Your goal.
Only one portion of the data is to be written out: from the line bearing "spun,ebony pocket torch,845" through the line bearing "relocated,snow-white tooth brush,607". Write it exactly as it appears.

Exercise material.

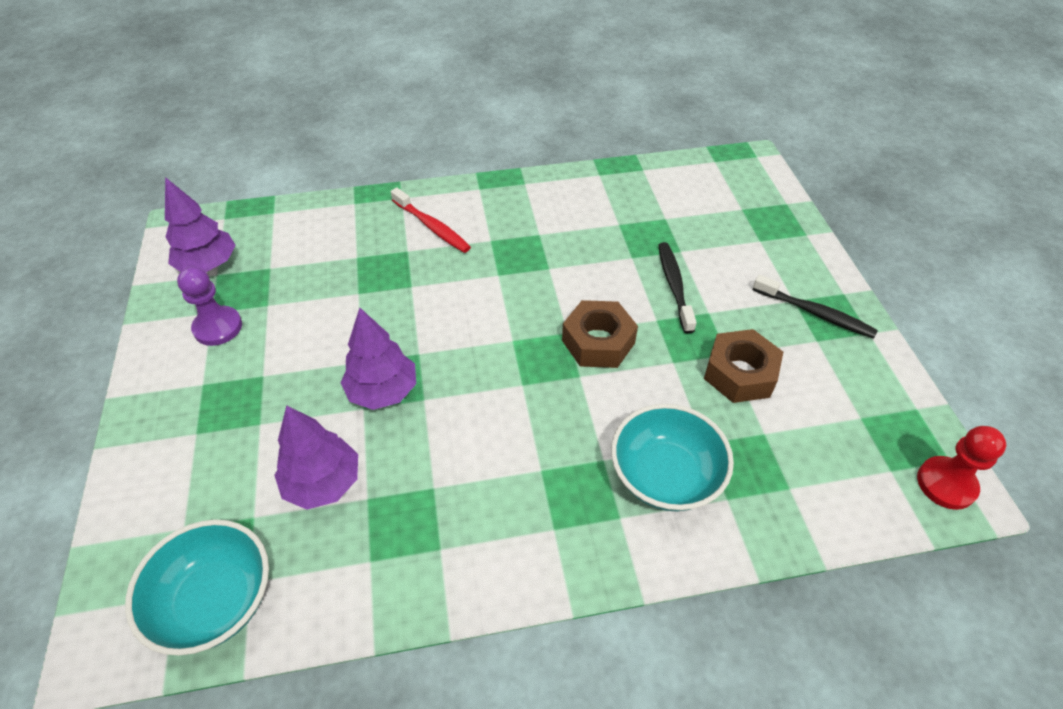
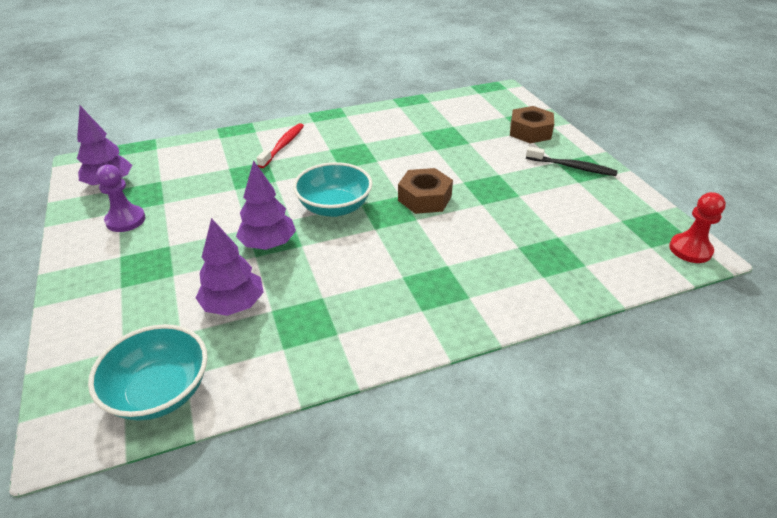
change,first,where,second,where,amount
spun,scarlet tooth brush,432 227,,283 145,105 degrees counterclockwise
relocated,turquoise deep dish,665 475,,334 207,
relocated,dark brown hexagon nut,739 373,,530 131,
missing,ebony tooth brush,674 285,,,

---

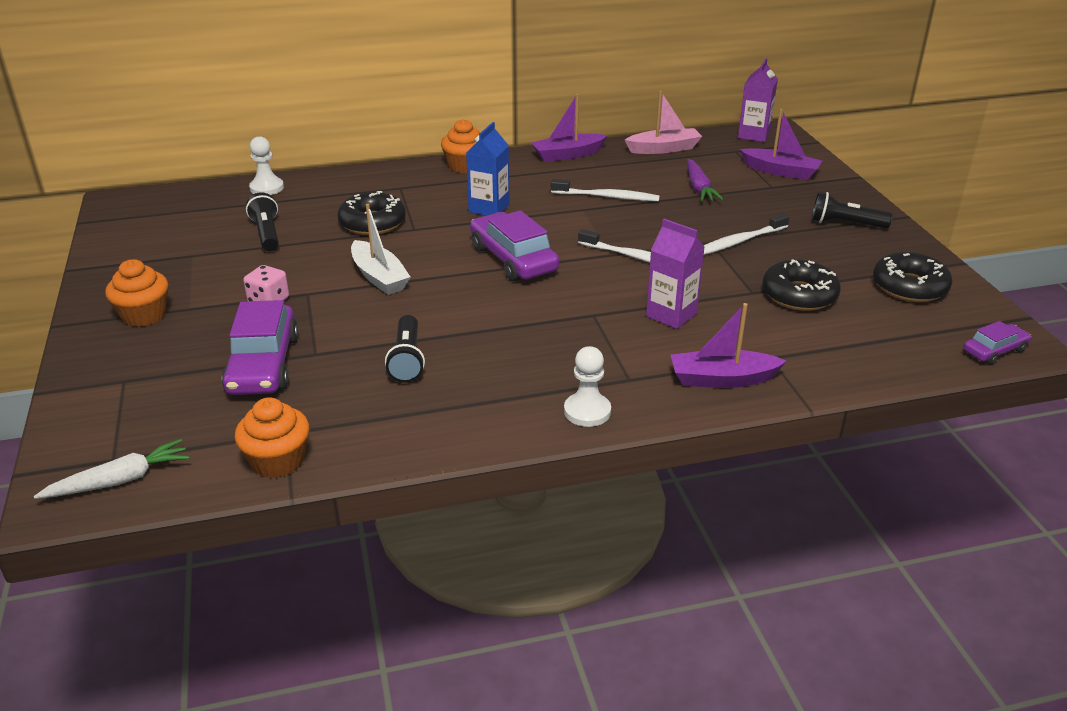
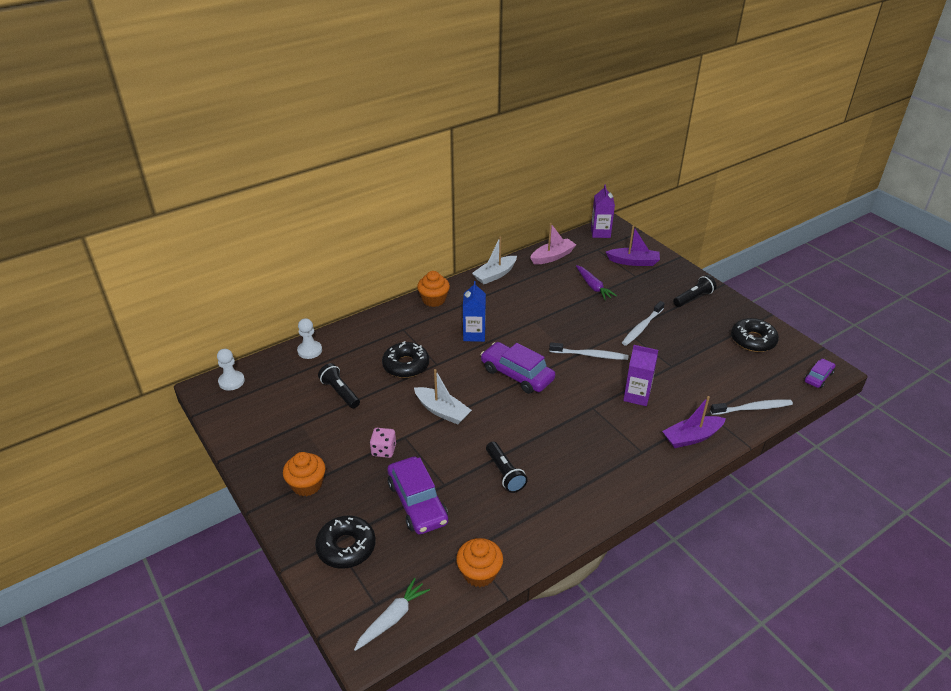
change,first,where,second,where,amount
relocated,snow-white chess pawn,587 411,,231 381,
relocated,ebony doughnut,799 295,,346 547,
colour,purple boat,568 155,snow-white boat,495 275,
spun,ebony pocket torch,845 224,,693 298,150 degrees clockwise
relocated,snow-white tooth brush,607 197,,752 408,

Written response.
spun,ebony pocket torch,845 224,,693 298,150 degrees clockwise
relocated,snow-white tooth brush,607 197,,752 408,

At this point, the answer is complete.